* _Stated problem_
Lay out the material below as a Markdown table with an Index column numbering each line and a Text column holding the line itself. Leave out blank lines and the picture markers.

* _Information given_
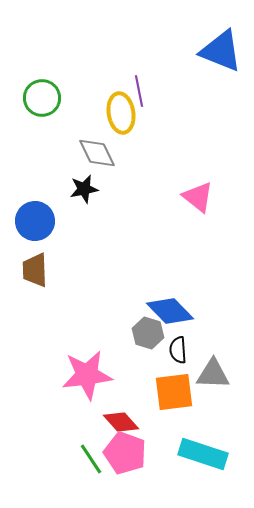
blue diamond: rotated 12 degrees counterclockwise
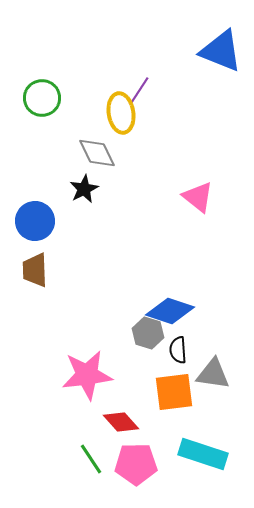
purple line: rotated 44 degrees clockwise
black star: rotated 16 degrees counterclockwise
blue diamond: rotated 27 degrees counterclockwise
gray triangle: rotated 6 degrees clockwise
pink pentagon: moved 11 px right, 11 px down; rotated 21 degrees counterclockwise
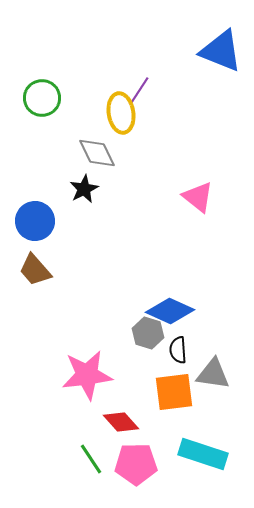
brown trapezoid: rotated 39 degrees counterclockwise
blue diamond: rotated 6 degrees clockwise
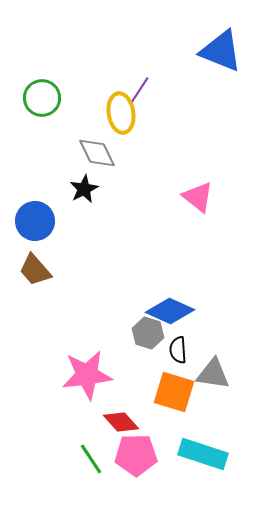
orange square: rotated 24 degrees clockwise
pink pentagon: moved 9 px up
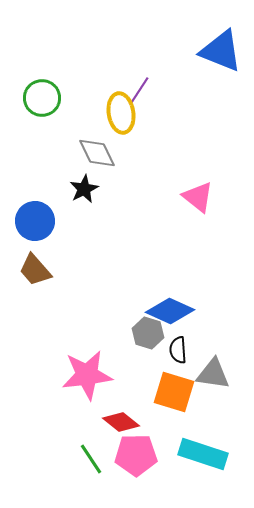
red diamond: rotated 9 degrees counterclockwise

* _The solution_
| Index | Text |
|---|---|
| 1 | blue diamond: rotated 12 degrees counterclockwise |
| 2 | purple line: rotated 44 degrees clockwise |
| 3 | black star: rotated 16 degrees counterclockwise |
| 4 | blue diamond: rotated 27 degrees counterclockwise |
| 5 | gray triangle: rotated 6 degrees clockwise |
| 6 | pink pentagon: moved 11 px right, 11 px down; rotated 21 degrees counterclockwise |
| 7 | brown trapezoid: rotated 39 degrees counterclockwise |
| 8 | blue diamond: rotated 6 degrees clockwise |
| 9 | orange square: rotated 24 degrees clockwise |
| 10 | pink pentagon: moved 9 px up |
| 11 | red diamond: rotated 9 degrees counterclockwise |